● **Work instruction**:
Nothing but the lines from the one containing "LIGHT: TEMT6000 -> KY-018" to the end of the data should be copied, exactly, and the pictures stay out.

Segment Start: Source material

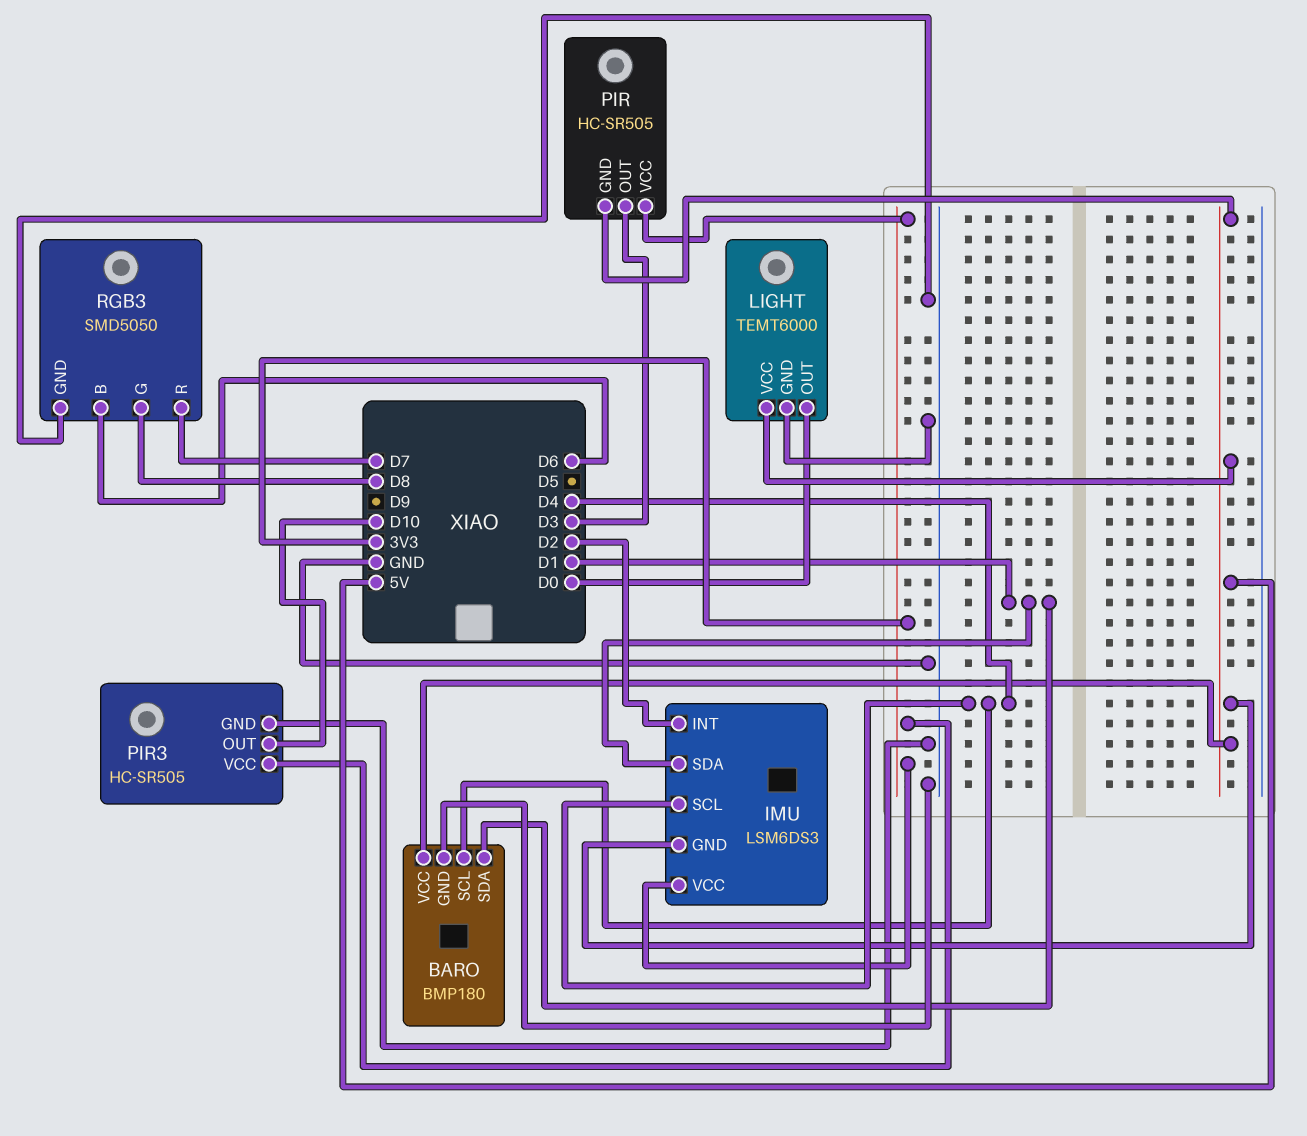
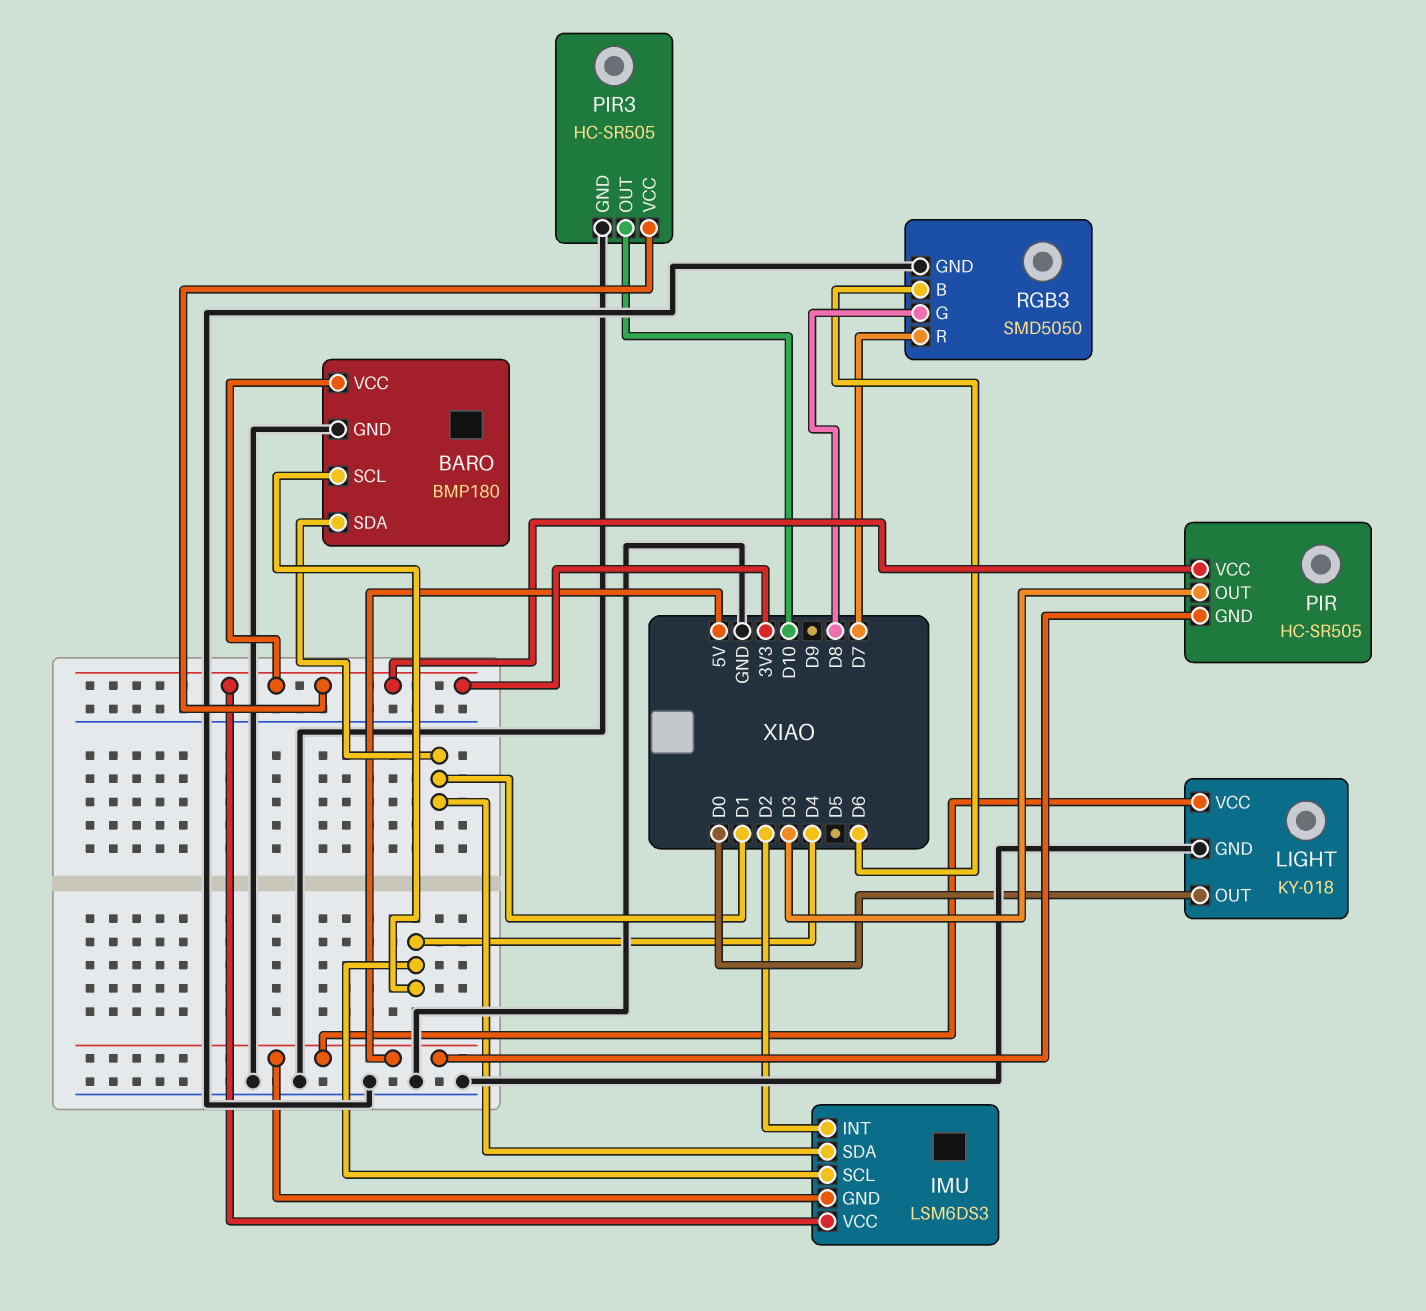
BARO pin VCC: 5V -> 3V3
LIGHT: TEMT6000 -> KY-018

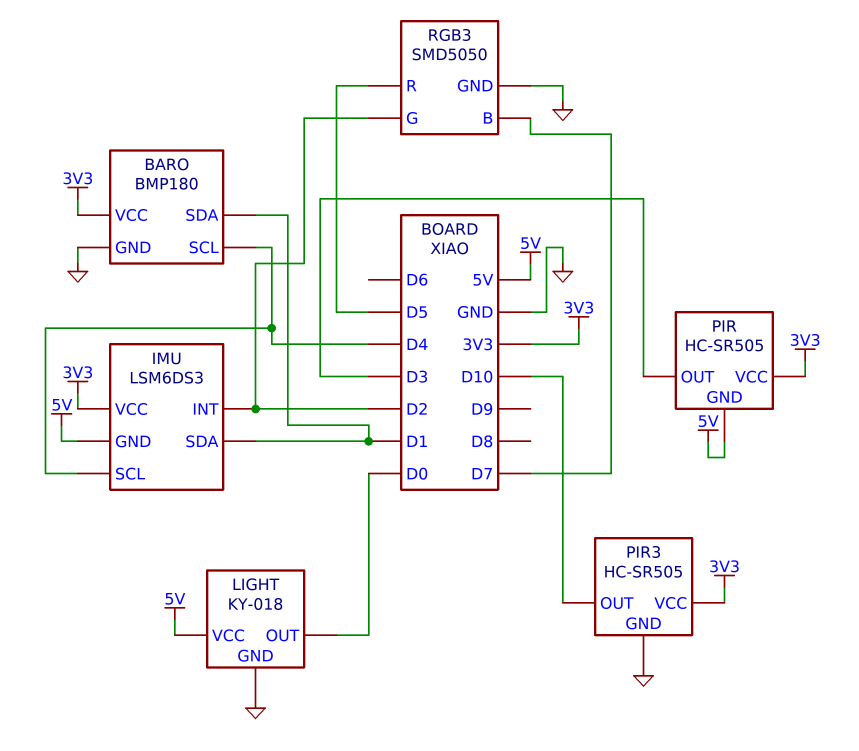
RGB3 pin B: D6 -> D7
RGB3 pin G: D8 -> D2
RGB3 pin R: D7 -> D5

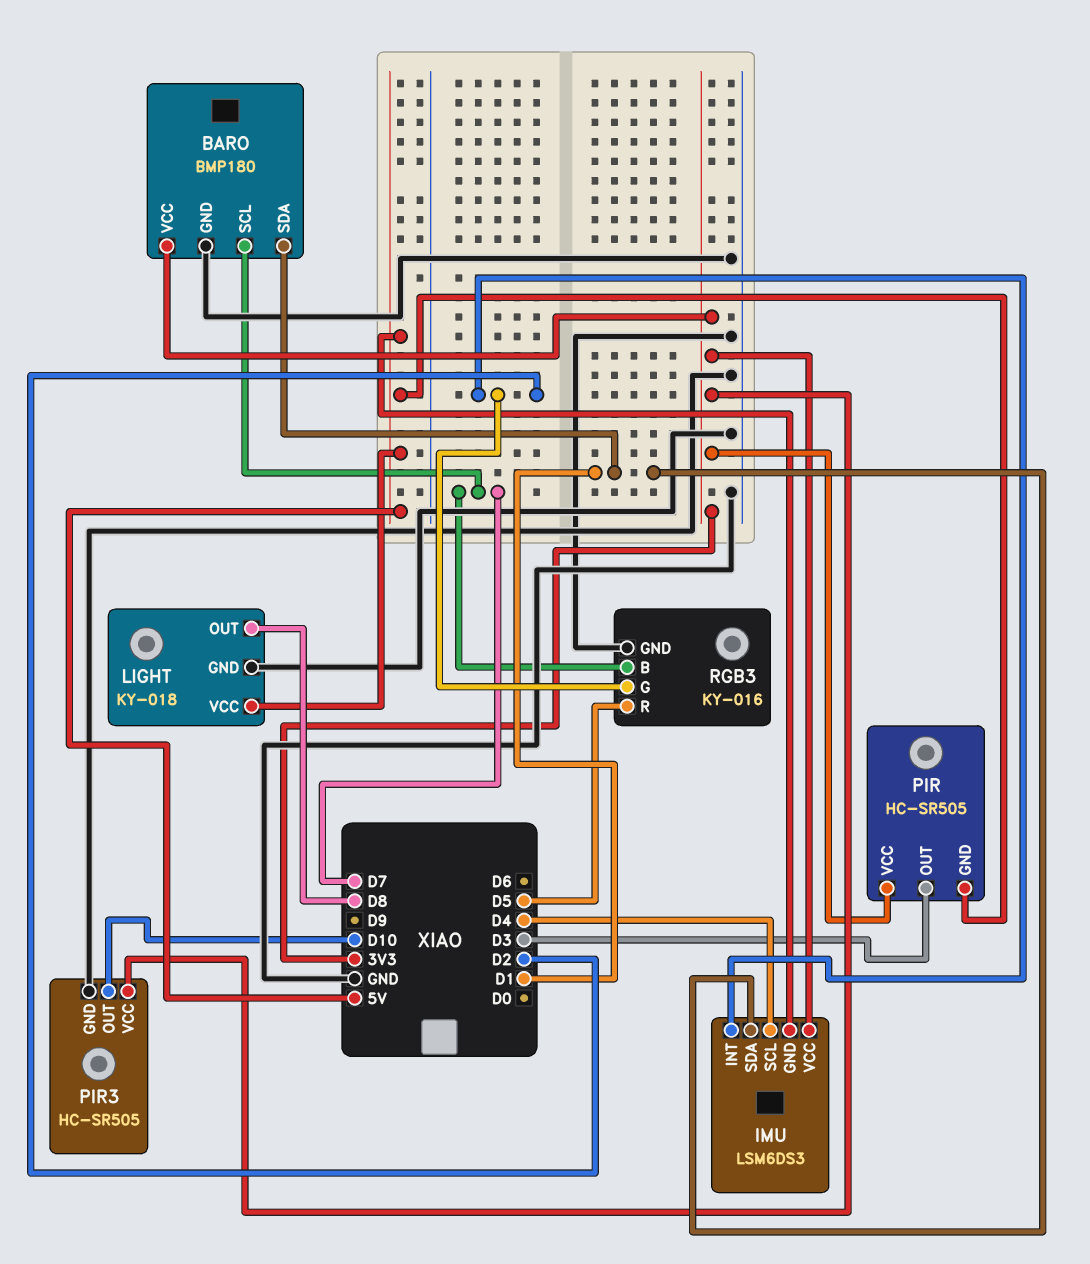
BARO pin SCL: D4 -> D7
LIGHT pin OUT: D0 -> D8
RGB3: SMD5050 -> KY-016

Segment End: Source material

● **Task answer**:
LIGHT: TEMT6000 -> KY-018

RGB3 pin B: D6 -> D7
RGB3 pin G: D8 -> D2
RGB3 pin R: D7 -> D5

BARO pin SCL: D4 -> D7
LIGHT pin OUT: D0 -> D8
RGB3: SMD5050 -> KY-016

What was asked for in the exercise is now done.